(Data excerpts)

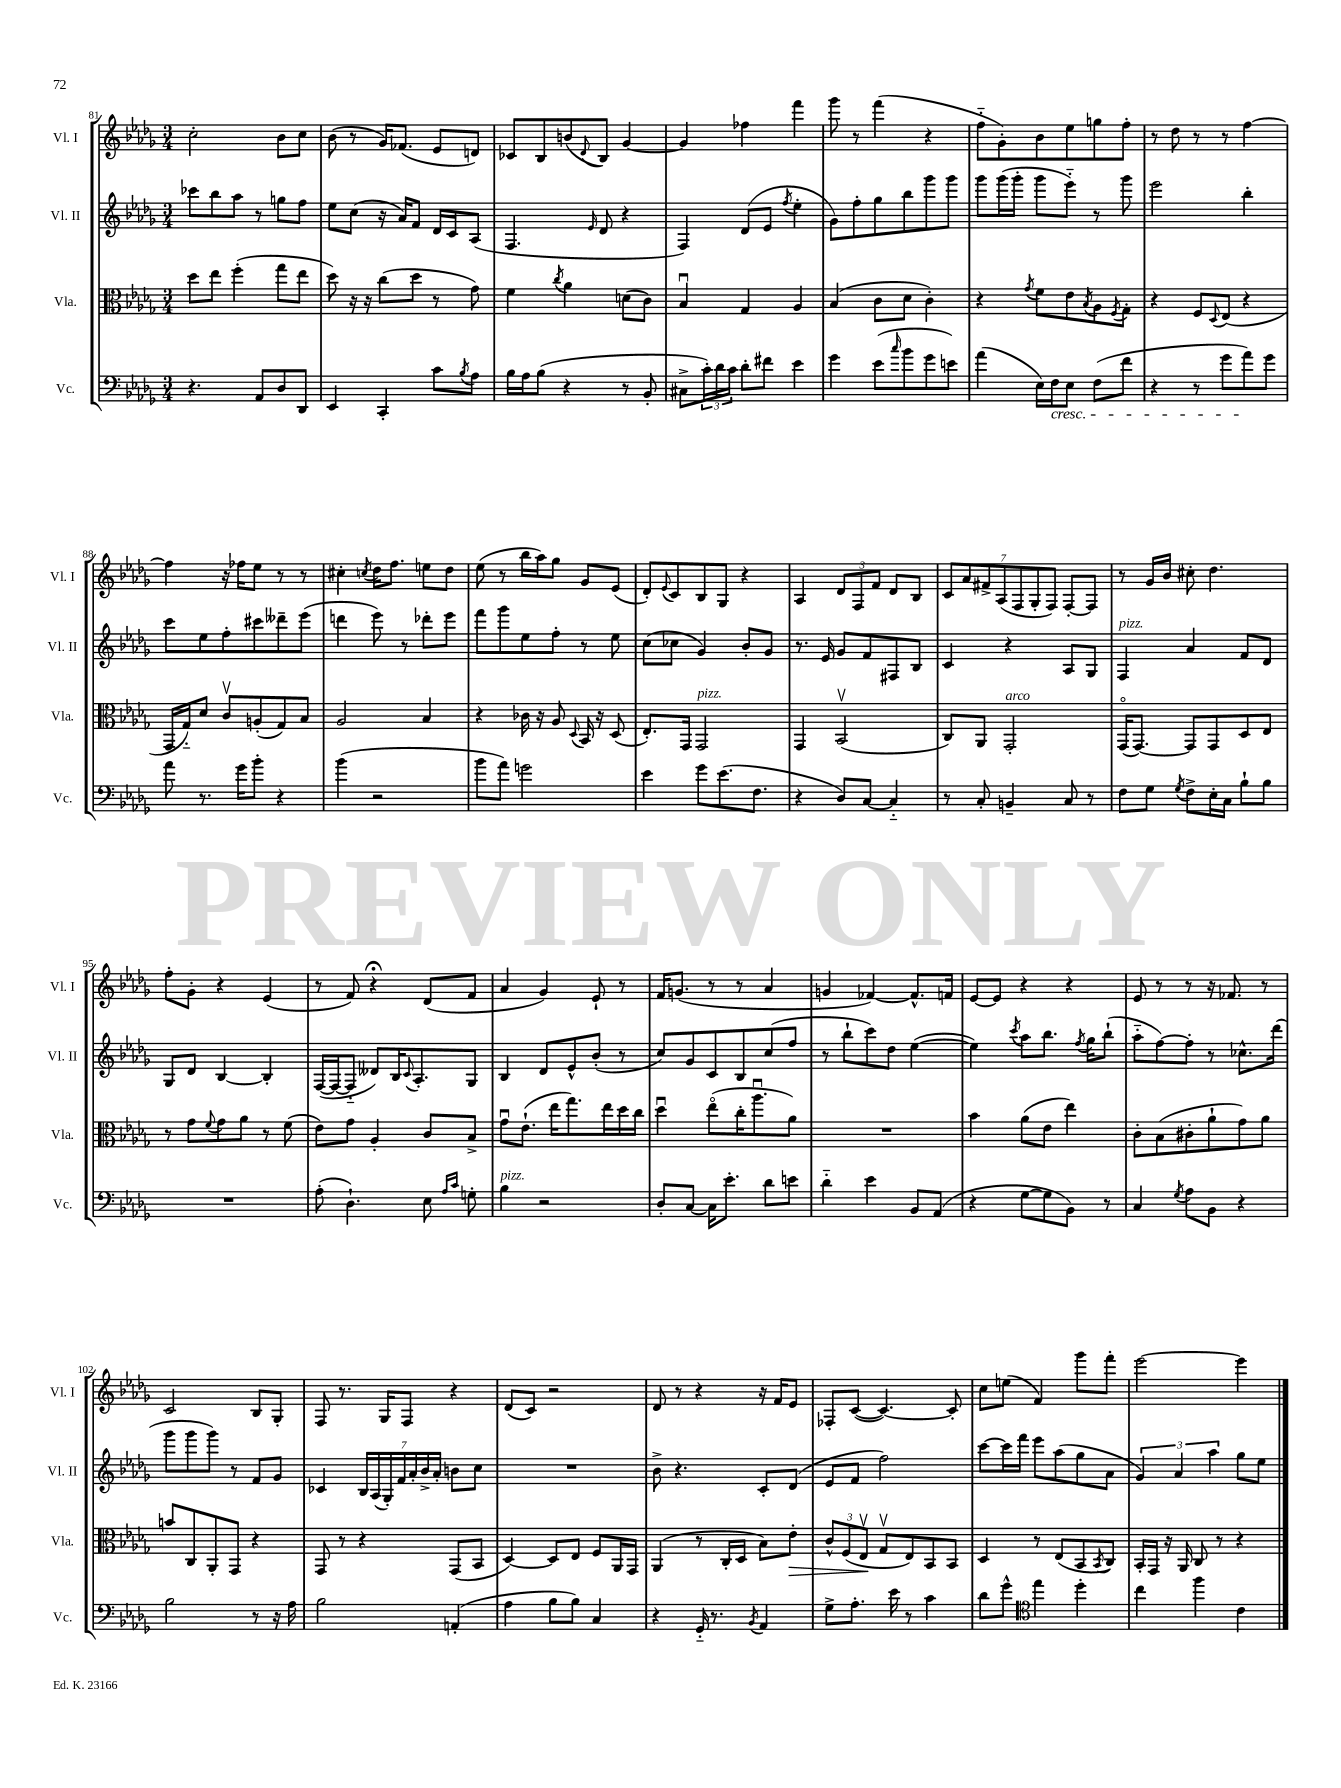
<<
\new StaffGroup <<
\new Staff = "s0" \with { instrumentName = "Vl. I" shortInstrumentName = "Vl. I" } {
    \clef treble \key des \major \numericTimeSignature \time 3/4
    c''2-. bes'8 c''8 |
    bes'8( r8 ges'16) fes'8.( ees'8 d'8) |
    ces'8 bes8 b'8( \appoggiatura { des'8 } bes8) ges'4~ |
    ges'4 fes''4 f'''4 |
    ges'''8 r8 f'''4( r4 |
    f''8-_ ges'8-.) bes'8 ees''8 g''8 f''8-. |
    r8 des''8 r8 r8 f''4~ |
    f''4 r16 fes''16 ees''8 r8 r8 |
    cis''4-. \acciaccatura { c''8 } des''16 f''8. e''8 des''8 |
    ees''8( r8 bes''16 aes''16) ges''8 ges'8 ees'8( |
    des'8-.) \appoggiatura { ees'8 } c'8 bes8 ges8 r4 |
    aes4 \tuplet 3/2 { des'8 f8 f'8 } des'8 bes8 |
    \tuplet 7/4 { c'8 aes'8 fis'8-> aes8( f8 ges8-. f8) } f8~-. f8 |
    r8 ges'16 bes'16 cis''8-. des''4. |
    f''8-. ges'8-. r4 ees'4( |
    r8 f'8) r4\fermata des'8( f'8 |
    aes'4 ges'4) ees'8-! r8 |
    f'16 g'8.( r8 r8 aes'4 |
    g'4 fes'4~) fes'8.-^ f'16 |
    ees'8~ ees'8 r4 r4 |
    ees'8 r8 r8 r16 fes'8. r8 |
    c'2 bes8 ges8-. |
    f8 r8. ges16 f8 r4 |
    des'8( c'8) r2 |
    des'8 r8 r4 r16 f'16 ees'8 |
    fes8-. c'8~( c'4.~) c'8-. |
    c''8 e''8( f'4) ges'''8 f'''8-. |
    ees'''2~ ees'''4 \bar "|." |
}
\new Staff = "s1" \with { instrumentName = "Vl. II" shortInstrumentName = "Vl. II" } {
    \clef treble \key des \major \numericTimeSignature \time 3/4
    ces'''8 bes''8 aes''8 r8 g''8 f''8 |
    ees''8 c''8( r16 aes'16) f'8 des'16 c'16 aes8( |
    f4. \grace { ees'16 } des'8 r4 |
    f4) des'8( ees'8 \acciaccatura { f''8 } ees''4-. |
    ges'8) f''8-. ges''8 bes''8 ges'''8 ges'''8 |
    ges'''8 ges'''16( ges'''16-. ges'''8 ees'''8-_) r8 ges'''8 |
    ees'''2 bes''4-. |
    c'''8 ees''8 f''8-. cis'''8 deses'''8-- ees'''8( |
    d'''4 ees'''8) r8 des'''8-. ees'''8 |
    f'''8 ges'''8 ees''8 f''8-. r8 ees''8 |
    c''8( ces''8 ges'4) bes'8-. ges'8 |
    r8. ees'16 ges'8 f'8 fis8 bes8 |
    c'4 r4 aes8 ges8 |
    f4^\markup { \italic "pizz." } aes'4 f'8 des'8 |
    ges8 des'8 bes4~ bes4-. |
    f16~( f16~ f8-_ deses'8) bes16 \appoggiatura { c'8 } aes8.-. ges8 |
    bes4 des'8 ees'8-^ bes'8-.( r8 |
    c''8) ges'8 c'8 bes8 c''8( f''8 |
    r8 bes''8-! c'''8) des''8 ees''4~( |
    ees''4) \acciaccatura { c'''8 } aes''8 bes''8. \acciaccatura { f''8 } ges''16 bes''8-!( |
    aes''8-_ f''8~) f''8-. r8 ces''8.-^ des'''16( |
    ges'''8 ges'''8 ges'''8) r8 f'8 ges'8 |
    ces'4 \tuplet 7/4 { bes16 aes16( ges16-.) f'16 aes'16-. bes'16-> aes'16-. } b'8 c''8 |
    R2. |
    bes'8-> r4. c'8-. des'8( |
    ees'8 f'8 f''2) |
    c'''8~ c'''16 f'''16 ees'''8 aes''8( ges''8 aes'8 |
    \tuplet 3/2 { ges'4) aes'4 aes''4 } ges''8 ees''8 \bar "|." |
}
\new Staff = "s2" \with { instrumentName = "Vla." shortInstrumentName = "Vla." } {
    \clef alto \key des \major \numericTimeSignature \time 3/4
    des''8 ees''8 f''4-.( ges''8 ees''8 |
    des''8) r16 r16 c''8( des''8 r8 ges'8) |
    f'4 \acciaccatura { c''8 } aes'4 d'8( c'8) |
    bes4\downbow ges4 aes4 |
    bes4( c'8 des'8 c'4-.) |
    r4 \acciaccatura { ges'8 } f'8 ees'8 \acciaccatura { bes8 } aes8 \acciaccatura { f8 } ges8-. |
    r4 f8 \appoggiatura { des8 } ees8( r4 |
    ges,16 ges16-_) des'8 c'8\upbow a8-.( ges8) bes8 |
    aes2 bes4 |
    r4 ces'16 r16 aes8 \appoggiatura { des8 } bes,16 r16 des8( |
    ees8.-.) ges,16 ges,2^\markup { \italic "pizz." } |
    ges,4 bes,2\upbow( |
    c8) aes,8 ges,2-.^\markup { \italic "arco" } |
    ges,16\flageolet( ges,8.~) ges,8 ges,8 des8 ees8 |
    r8 ges'8 \appoggiatura { f'8 } ges'8 aes'8 r8 f'8( |
    ees'8) ges'8 aes4-. c'8 bes8-> |
    ges'8\downbow ees'8.-!( ees''16 ges''8.) ees''16 des''16 c''16 |
    des''4\downbow ees''8\flageolet( c''16-. aes''8.\downbow aes'8) |
    R2. |
    bes'4 aes'8( ees'8 ees''4) |
    c'8-. bes8( cis'8-. aes'8-! ges'8) aes'8 |
    b'8 c8 aes,8-. ges,8 r4 |
    ges,8 r8 r4 ges,8( bes,8 |
    des4~) des8 ees8 f8 aes,16 ges,16 |
    aes,4( r8 c16-. des16 bes8) ees'8-.\> |
    \tuplet 3/2 { c'8-^ f8( ees8\upbow\! } ges8\upbow ees8) bes,8 bes,8 |
    des4 r8 ees8( bes,8 \acciaccatura { bes,8 } c8) |
    bes,16-. ges,16 r16 aes,16 c8 r8 r4 \bar "|." |
}
\new Staff = "s3" \with { instrumentName = "Vc." shortInstrumentName = "Vc." } {
    \clef bass \key des \major \numericTimeSignature \time 3/4
    r4. aes,8 des8 des,8 |
    ees,4 c,4-. c'8 \acciaccatura { bes8 } aes8 |
    bes16 aes16 bes8( r4 r8 bes,8-. |
    cis8-> \tuplet 3/2 { c'16-.) des'16 c'16 } des'8-. fis'8 ees'4 |
    ges'4 ees'8( \grace { c''16 } bes'8 ges'8 e'8) |
    aes'4( ees16) f16\cresc ees8 f8( f'8 |
    r4 r8 ges'8 aes'8\!) ges'8 |
    aes'8 r8. ges'16 bes'8-. r4 |
    bes'4( r2 |
    bes'8 aes'8) g'2 |
    ees'4 ges'8 ees'8.( f8. |
    r4 des8) c8~ c4-_ |
    r8 c8-. b,4-- c8 r8 |
    f8 ges8 \acciaccatura { ges8 } f8-> ees16-. c16 bes8-! bes8 |
    R2. |
    aes8-.( des4.-!) ees8 \grace { aes16 c'16 } g8-. |
    bes4^\markup { \italic "pizz." } r2 |
    des8-. c8~ c16 ees'8.-. des'8 e'8 |
    des'4-_ ees'4 bes,8 aes,8( |
    r4 ges8~ ges8 bes,8) r8 |
    c4 \acciaccatura { ges8 } aes8 bes,8 r4 |
    bes2 r8 r16 aes16 |
    bes2 a,4-.( |
    aes4 bes8 bes8) c4 |
    r4 ges,16-_ r8. \acciaccatura { bes,8 } aes,4 |
    ges8-> aes8.-. ees'16 r8 c'4 |
    des'8 ges'8-^ \clef tenor ees''4 des''4-. |
    c''4 f''4 c'4 \bar "|." |
}
>>
>>
\layout { \context { \Score currentBarNumber = #81 } }
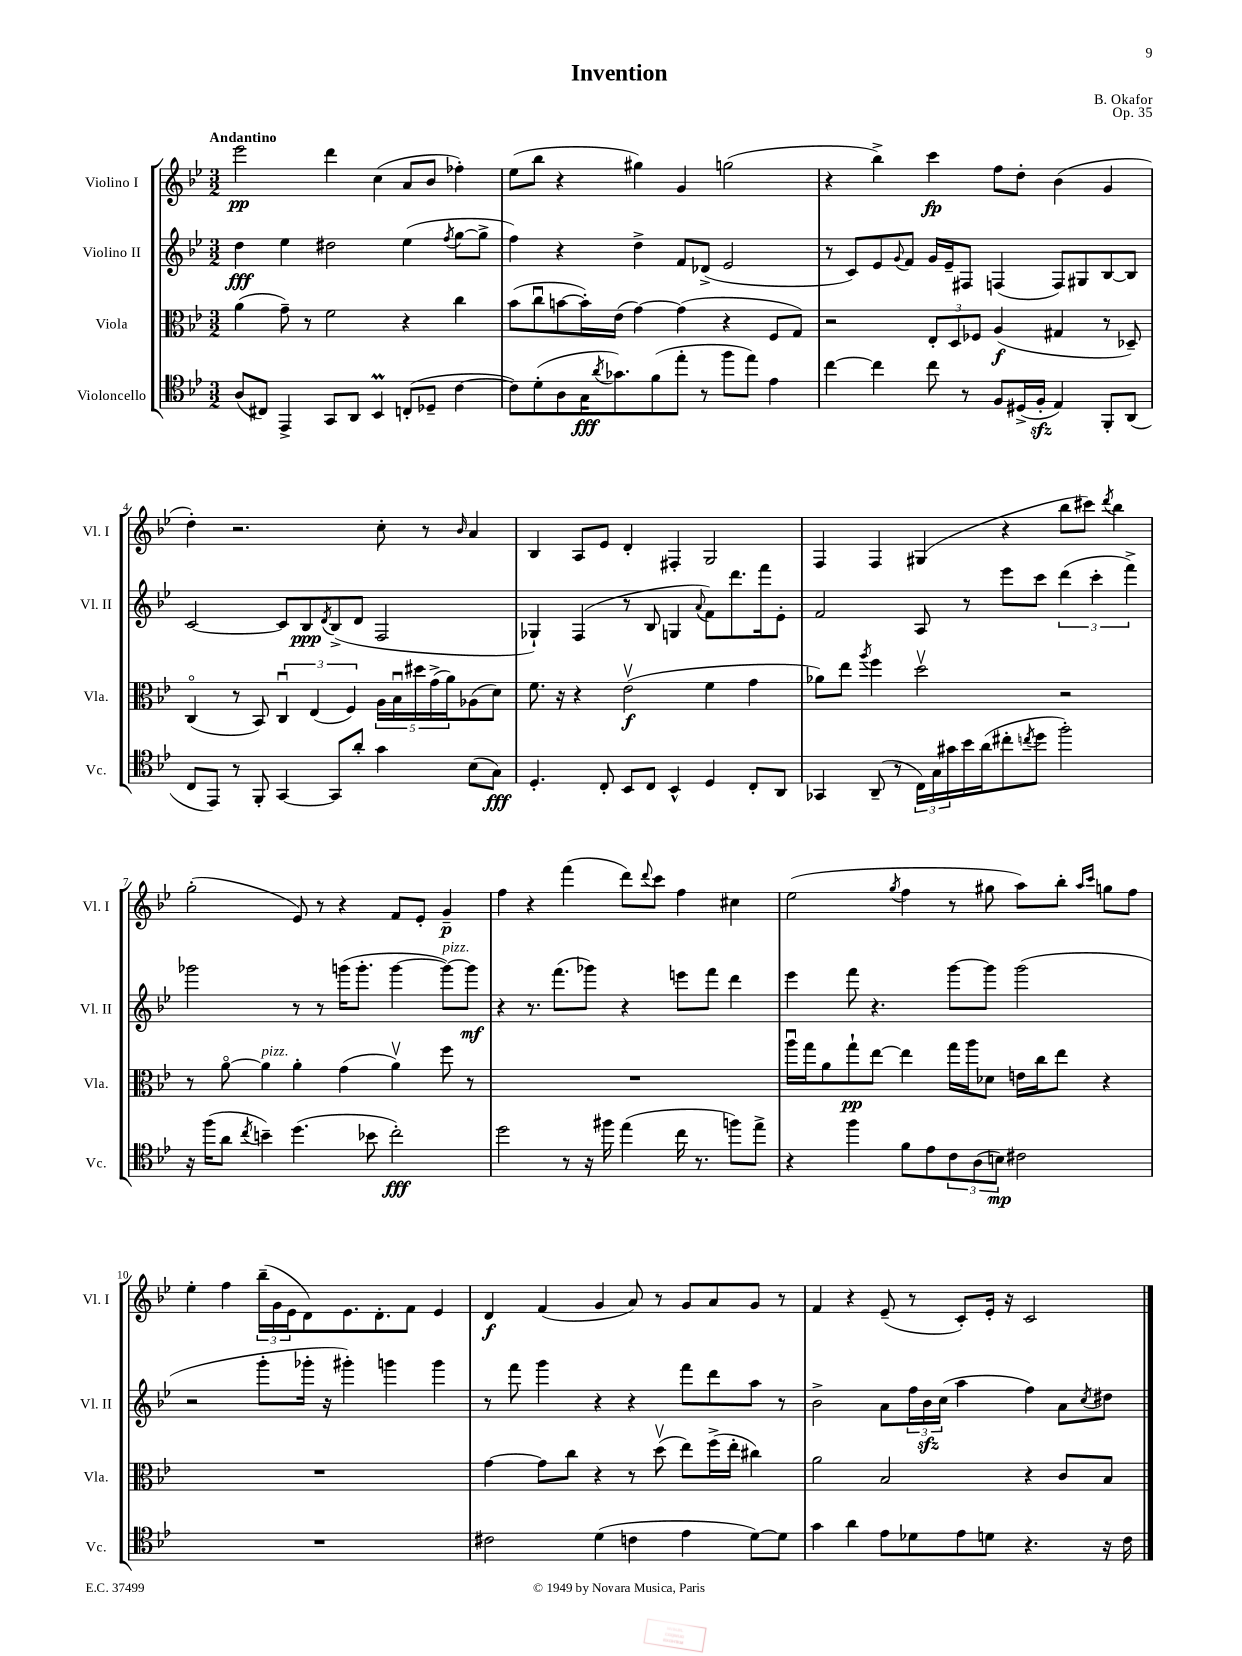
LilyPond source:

\header { title = "Invention" composer = "B. Okafor" opus = "Op. 35" }
<<
\new StaffGroup <<
\new Staff = "s0" \with { instrumentName = "Violino I" shortInstrumentName = "Vl. I" } {
    \clef treble \key bes \major \numericTimeSignature \time 3/2 \tempo "Andantino"
    ees'''2\pp d'''4 c''4( a'8 bes'8 fes''4-.) |
    ees''8( bes''8 r4 gis''4) g'4 g''2( |
    r4 bes''4->) c'''4\fp f''8 d''8-. bes'4( g'4 |
    d''4-.) r2. c''8-. r8 \grace { bes'16 } a'4 |
    bes4 a8 ees'8 d'4-. fis4-. g2 |
    f4 f4 gis4( r4 bes''8 cis'''8) \acciaccatura { d'''8 } bes''4 |
    g''2-.( ees'8) r8 r4 f'8 ees'8-. g'4--\p |
    f''4 r4 f'''4( d'''8) \appoggiatura { d'''8 } c'''8 f''4 cis''4 |
    ees''2( \acciaccatura { g''8 } f''4 r8 gis''8 a''8) bes''8-. \grace { a''16 c'''16 } g''8 f''8 |
    ees''4-. f''4 \tuplet 3/2 { bes''16--( g'16 ees'16 } d'8) ees'8. d'8.-. f'8 ees'4 |
    d'4\f f'4( g'4 a'8) r8 g'8 a'8 g'8 r8 |
    f'4 r4 ees'8--( r8 c'8-.) ees'16-. r16 c'2 \bar "|." |
}
\new Staff = "s1" \with { instrumentName = "Violino II" shortInstrumentName = "Vl. II" } {
    \clef treble \key bes \major \numericTimeSignature \time 3/2
    d''4\fff ees''4 dis''2 ees''4( \acciaccatura { f''8 } g''8~ g''8-> |
    f''4) r4 d''4-> f'8 des'8->( ees'2 |
    r8 c'8) ees'8 \appoggiatura { g'8 } f'8 g'16 ees'16-- fis8 f4( f8) gis8 bes8~ bes8 |
    c'2~ c'8 bes8\ppp \acciaccatura { d'8 } bes8->( d'8 f2 |
    ges4-!) f4( r8 bes8 g4 \appoggiatura { a'8 } f'8) d'''8. f'''16 ees'8-. |
    f'2 a8 r8 ees'''8 c'''8 \tuplet 3/2 { d'''4( c'''4-. f'''4->) } |
    ges'''2 r8 r8 g'''16( g'''8.-. g'''4~ g'''8~^\markup { \italic "pizz." }) g'''8\mf |
    r4 r8. f'''8.( ges'''8) r4 e'''8 f'''8 d'''4 |
    ees'''4 f'''8 r4. g'''8~ g'''8 g'''2( |
    r2 g'''8-. ges'''16-. r16 gis'''4-.) g'''4 g'''4 |
    r8 f'''8 g'''4 r4 r4 f'''8 d'''8 a''8 r8 |
    bes'2-> a'8 \tuplet 3/2 { f''16 bes'16\sfz c''16( } a''4 f''4) a'8 \acciaccatura { c''8 } dis''8 \bar "|." |
}
\new Staff = "s2" \with { instrumentName = "Viola" shortInstrumentName = "Vla." } {
    \clef alto \key bes \major \numericTimeSignature \time 3/2
    a'4( g'8--) r8 f'2 r4 c''4 |
    bes'8( c''8\downbow b'8~ b'16-.) ees'16( g'4~) g'4( r4 f8 g8) |
    r2 \tuplet 3/2 { ees8-. d8 fes8 } a4\f( gis4 r8 des8--) |
    c4\flageolet( r8 bes,8) \tuplet 3/2 { c4\downbow ees4( f4) } \tuplet 5/4 { a16 bes16\downbow dis''16 g'16->( a'16) } aes8( d'8) |
    f'8. r16 r4 ees'2\upbow\f( f'4 g'4 |
    aes'8) ees''8 \acciaccatura { a''8 } f''4 d''2\upbow r2 |
    r8 a'8~\flageolet a'4^\markup { \italic "pizz." } a'4-. g'4( a'4\upbow) f''8 r8 |
    R1. |
    a''16\downbow g''16 a'8 g''8-!\pp ees''8~ ees''4 g''16 a''16 des'8 e'16 c''16 ees''8 r4 |
    R1. |
    g'4~ g'8 c''8 r4 r8 d''8\upbow( ees''8) f''16->( ees''16-. cis''4) |
    a'2 bes2 r4 c'8 bes8 \bar "|." |
}
\new Staff = "s3" \with { instrumentName = "Violoncello" shortInstrumentName = "Vc." } {
    \clef tenor \key bes \major \numericTimeSignature \time 3/2
    a8( cis8) ees,4-> g,8 a,8 bes,4\prall c8-.( des8-- c'4~ |
    c'8) d'8-.( a8 g16\fff \acciaccatura { a'8 } ges'8.) f'8( ees''8-. r8 f''8 ees''8) ees'4 |
    c''4~ c''4 c''8 r8 f8 dis16->( f16-.\sfz ees4) f,8-. a,8( |
    c8 ees,8) r8 f,8-. g,4~ g,8 a'8-. g'4 bes8( g8\fff) |
    d4.-. c8-. bes,8 c8 bes,4-^ d4 c8-. a,8 |
    ges,4 a,8--( r8 \tuplet 3/2 { c16) g16 gis'16 } bes'16 a'16( cis''8-. \acciaccatura { c''8 } d''8 f''2-.) |
    r16 f''16( a'8 \acciaccatura { c''8 } b'4--) d''4.( bes'8 c''2-.\fff) |
    d''2 r8 r16 fis''16 ees''4( c''16 r8. f''8) ees''8-> |
    r4 f''4 f'8 ees'8 \tuplet 3/2 { c'8 a8( b8\mp) } cis'2 |
    R1. |
    cis'2 d'4( c'4 ees'4 d'8~) d'8 |
    g'4 a'4 ees'8 des'8 ees'8 d'8 r4. r16 c'16 \bar "|." |
}
>>
>>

* **The exercise**
Give back every line of the material from its start through the line containing "bes8 ges8 r4 |", leaving the picture out of your answer.

* **Correct answer**
<<
\new StaffGroup <<
\new Staff = "s0" \with { instrumentName = "Vl. I" shortInstrumentName = "Vl. I" } {
    \clef treble \key des \major \numericTimeSignature \time 3/4
    c''2-. bes'8 c''8 |
    bes'8( r8 ges'16) fes'8.( ees'8 d'8) |
    ces'8 bes8 b'8( \appoggiatura { des'8 } bes8) ges'4~ |
    ges'4 fes''4 f'''4 |
    ges'''8 r8 f'''4( r4 |
    f''8-_ ges'8-.) bes'8 ees''8 g''8 f''8-. |
    r8 des''8 r8 r8 f''4~ |
    f''4 r16 fes''16 ees''8 r8 r8 |
    cis''4-. \acciaccatura { c''8 } des''16 f''8. e''8 des''8 |
    ees''8( r8 bes''16 aes''16) ges''8 ges'8 ees'8( |
    des'8-.) \appoggiatura { ees'8 } c'8 bes8 ges8 r4 |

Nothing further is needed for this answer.